[Opening The data section]

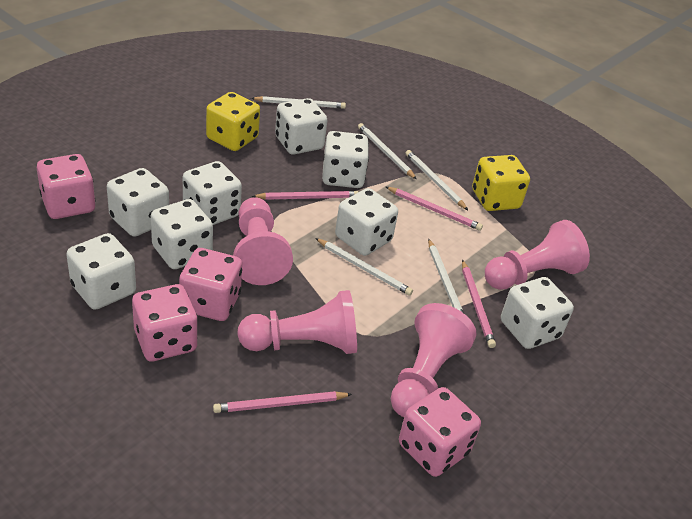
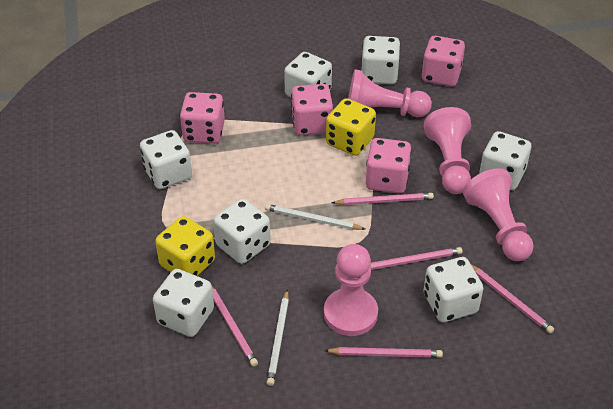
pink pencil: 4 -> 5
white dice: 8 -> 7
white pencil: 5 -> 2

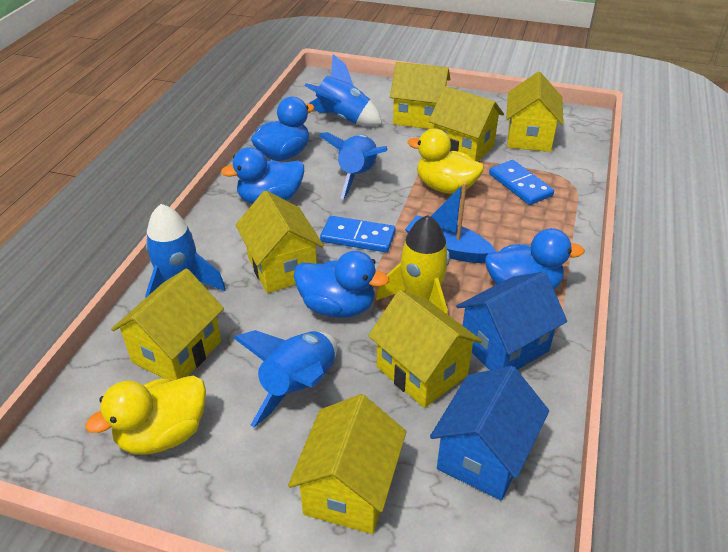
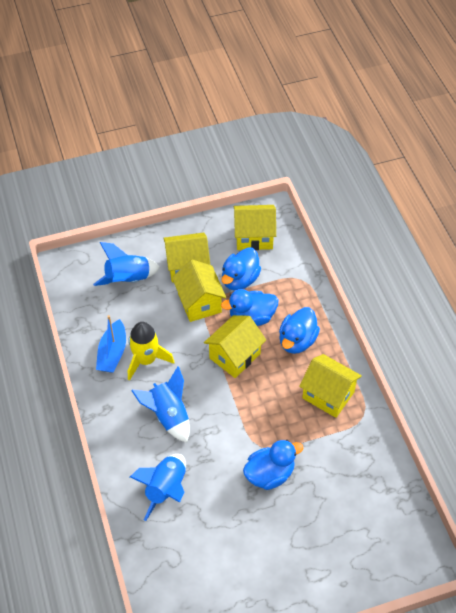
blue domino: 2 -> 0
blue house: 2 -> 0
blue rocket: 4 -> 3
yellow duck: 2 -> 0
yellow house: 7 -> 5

[Closing The data section]
[Opening The data section]

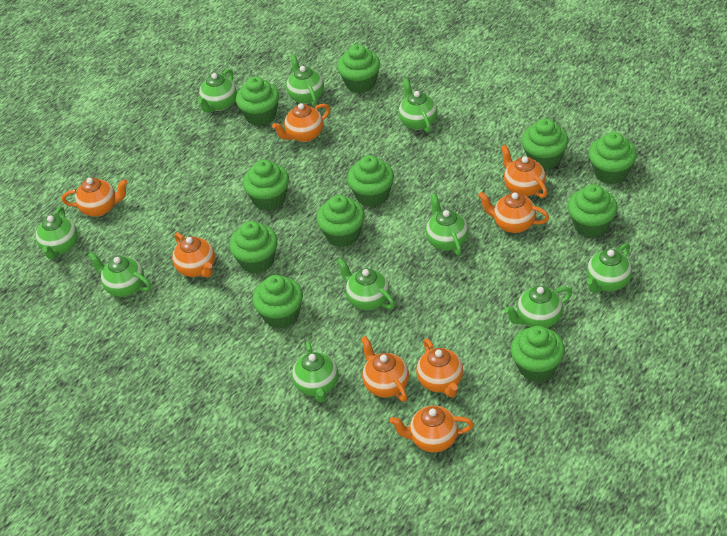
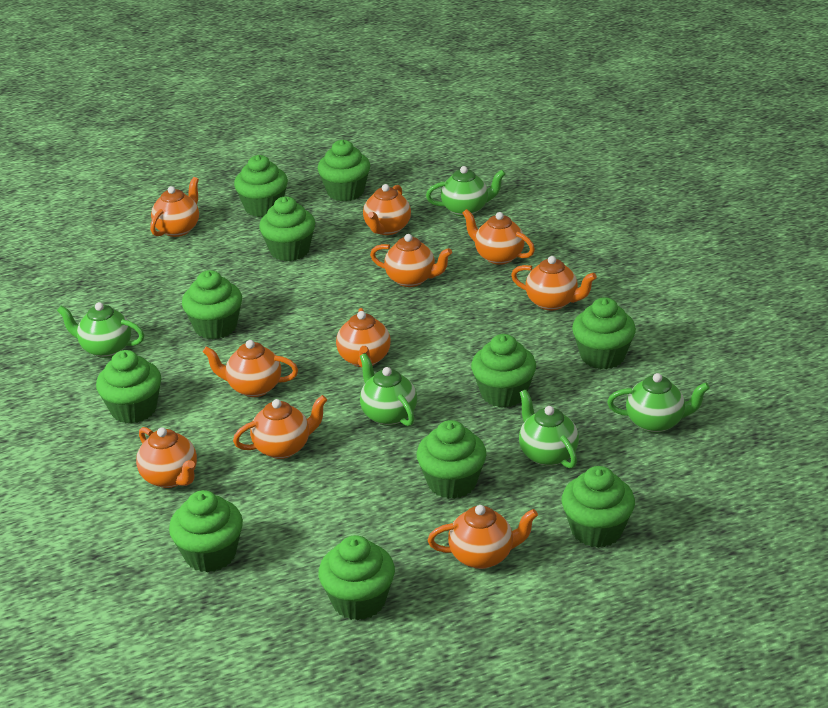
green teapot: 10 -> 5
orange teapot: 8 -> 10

[Closing The data section]

Problem requirements:
Everything above from the line with "blue house: 2 -> 0" to the line with "yellow house: 7 -> 5", both included, must be repeated exactly, and nothing outside that range.

Result:
blue house: 2 -> 0
blue rocket: 4 -> 3
yellow duck: 2 -> 0
yellow house: 7 -> 5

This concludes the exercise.